- [Exercise directions]: Sort through the entries below and pull out lines containing the word "none".
Start of Data to use
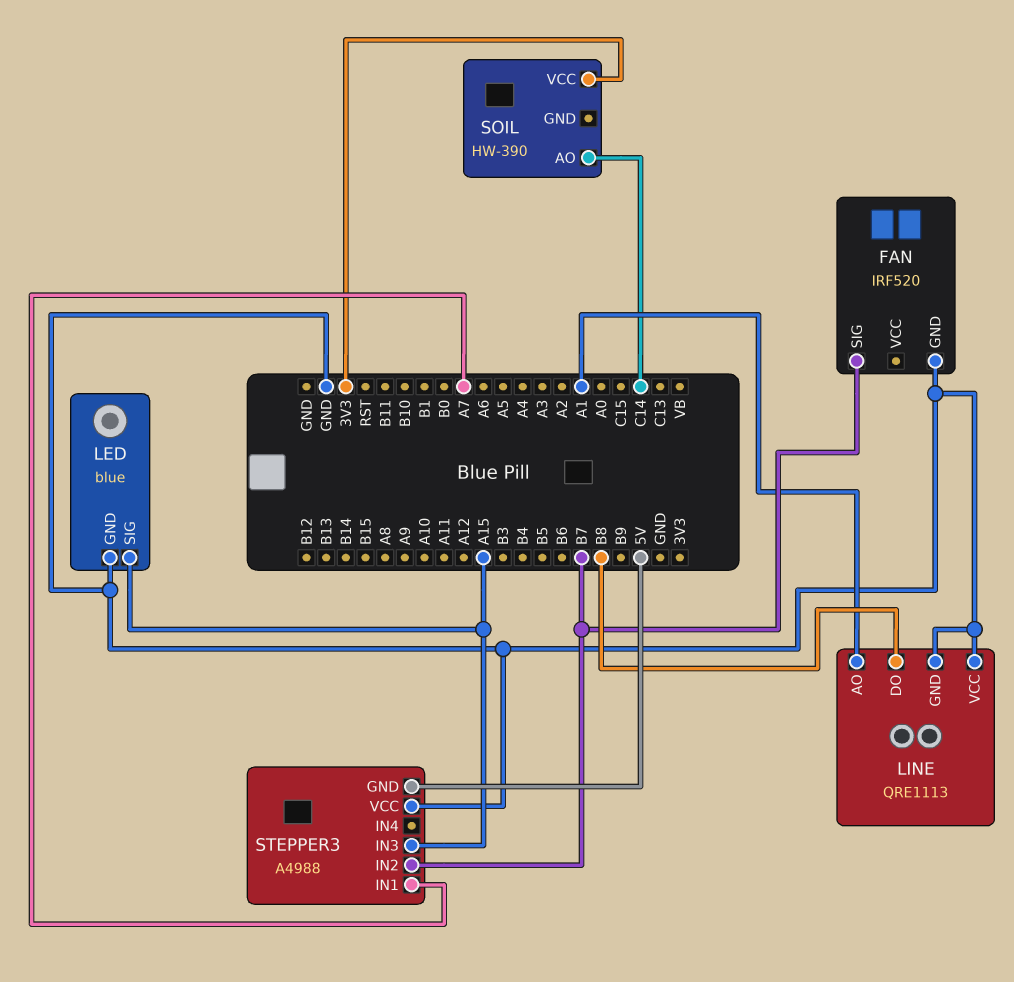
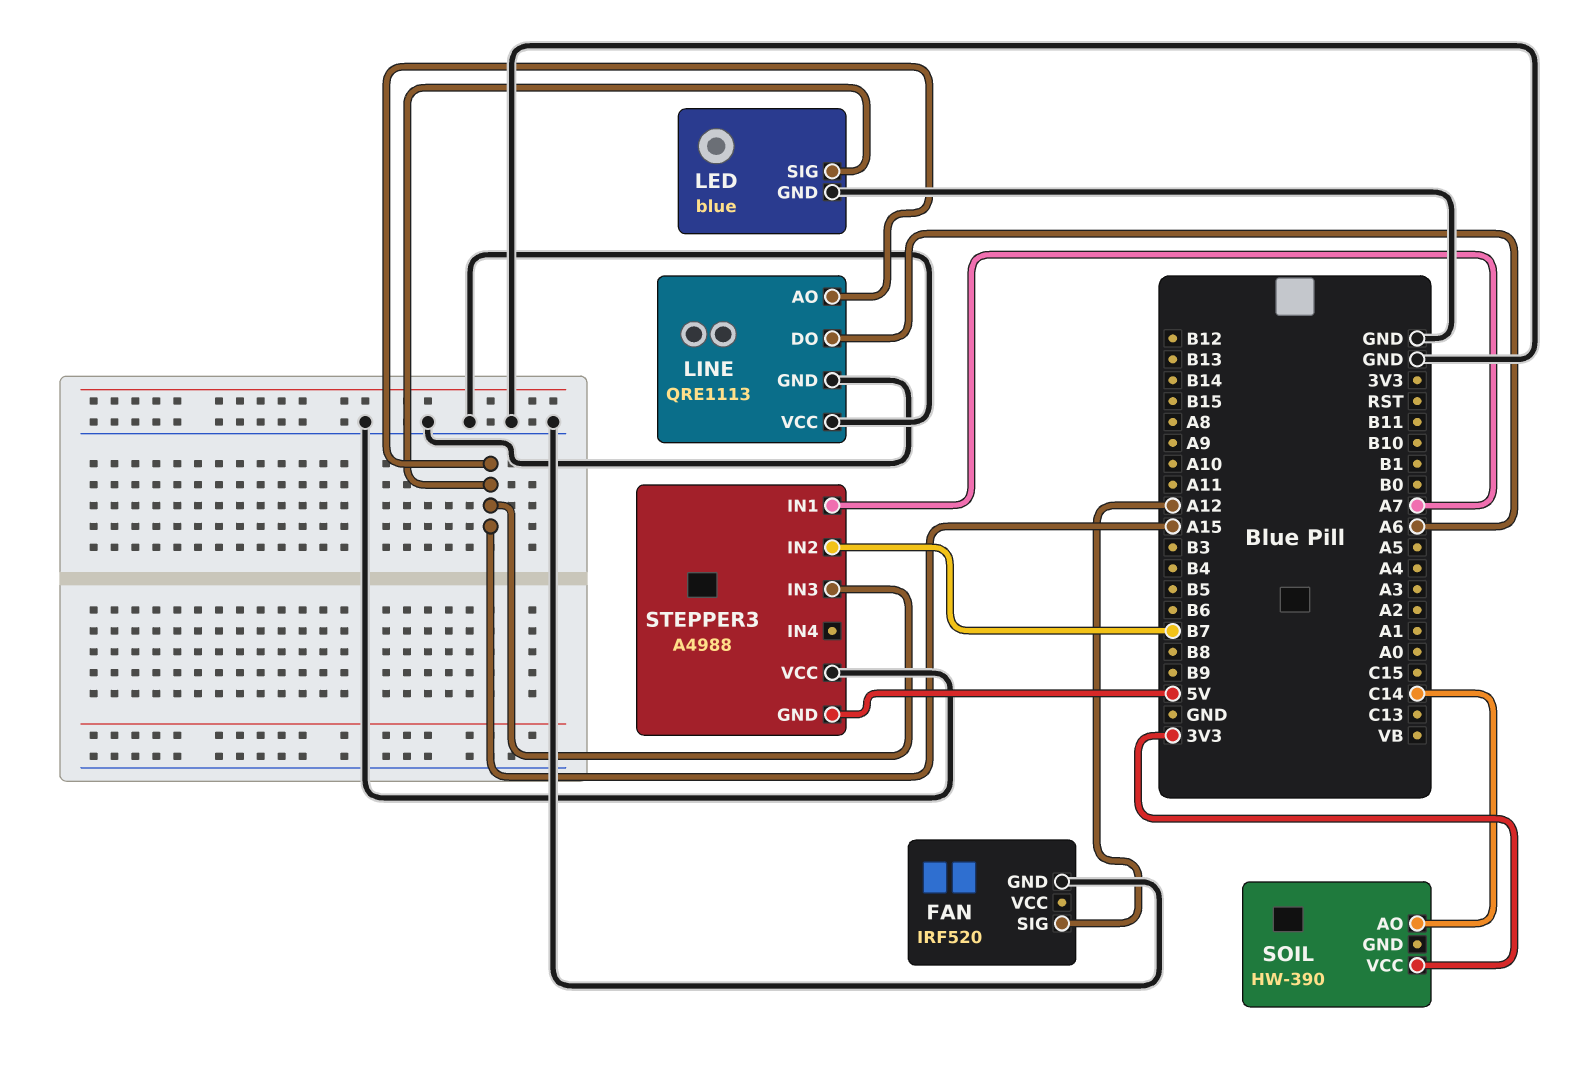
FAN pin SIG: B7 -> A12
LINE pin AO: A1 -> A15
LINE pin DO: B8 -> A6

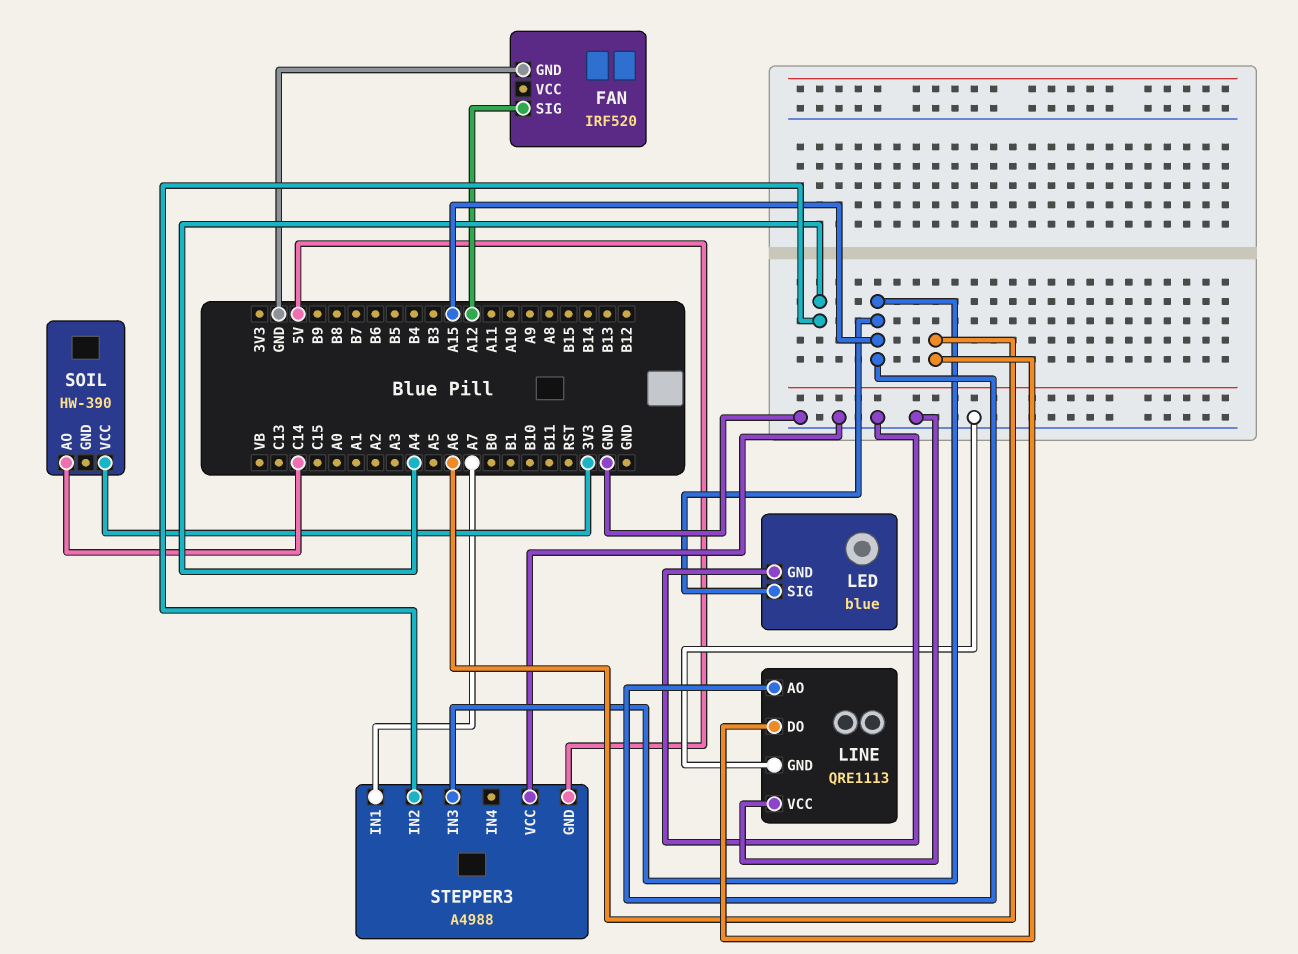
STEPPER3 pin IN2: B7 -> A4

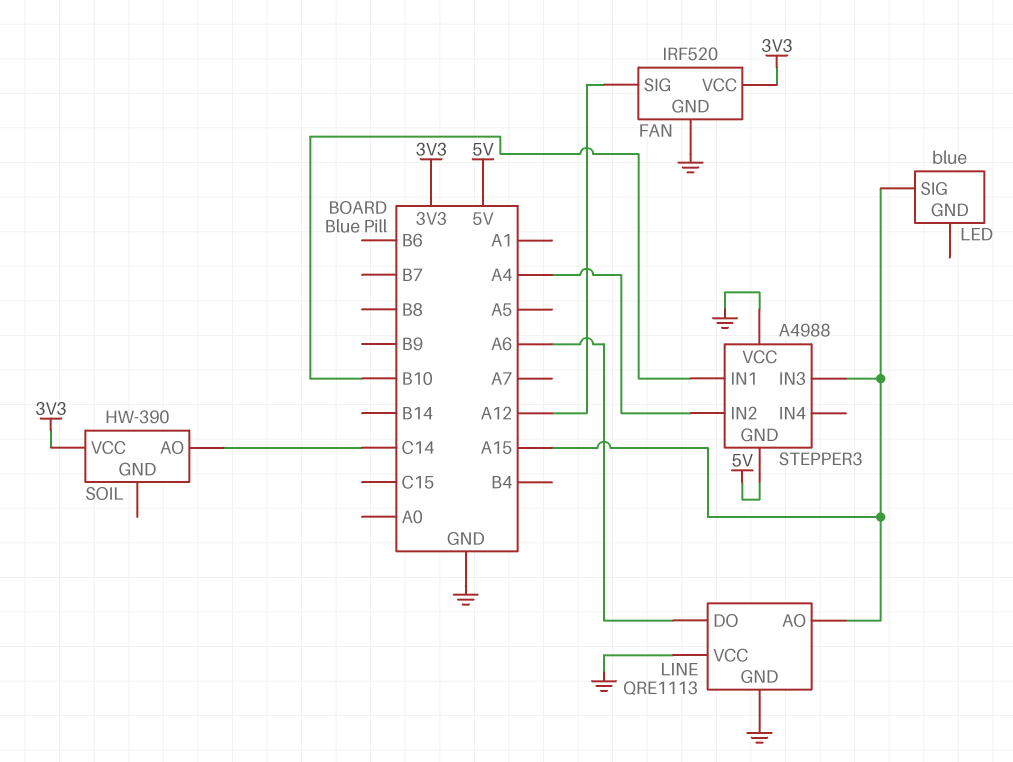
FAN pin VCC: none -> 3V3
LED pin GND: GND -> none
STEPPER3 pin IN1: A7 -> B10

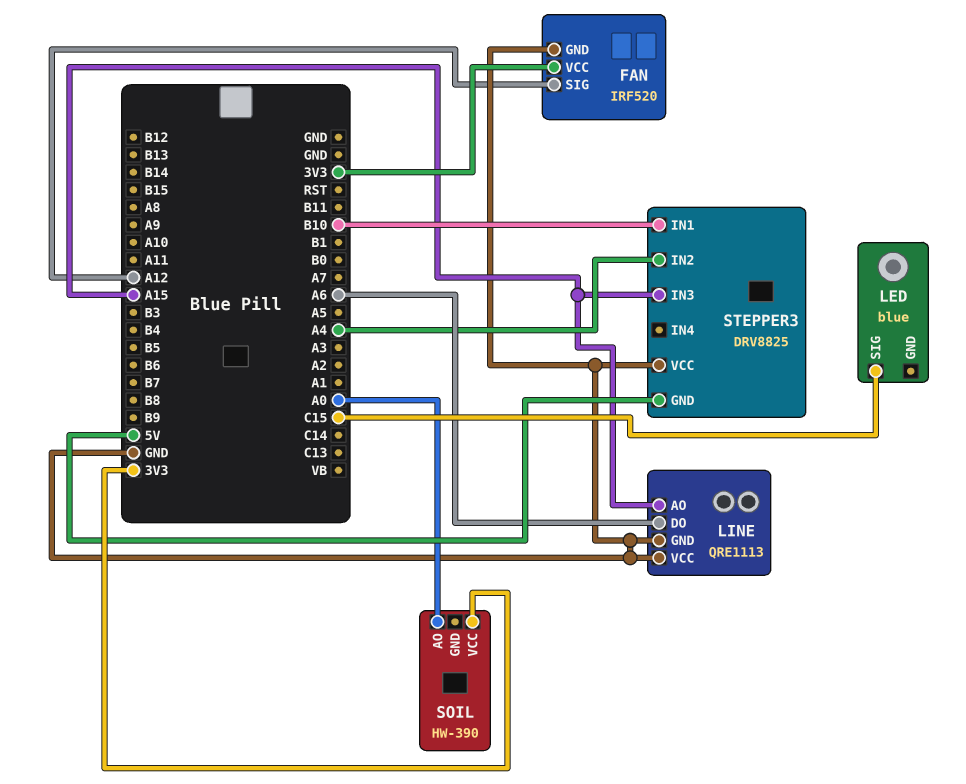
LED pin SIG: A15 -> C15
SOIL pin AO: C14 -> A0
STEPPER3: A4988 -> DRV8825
End of Data to use
- [Answer section]:
FAN pin VCC: none -> 3V3
LED pin GND: GND -> none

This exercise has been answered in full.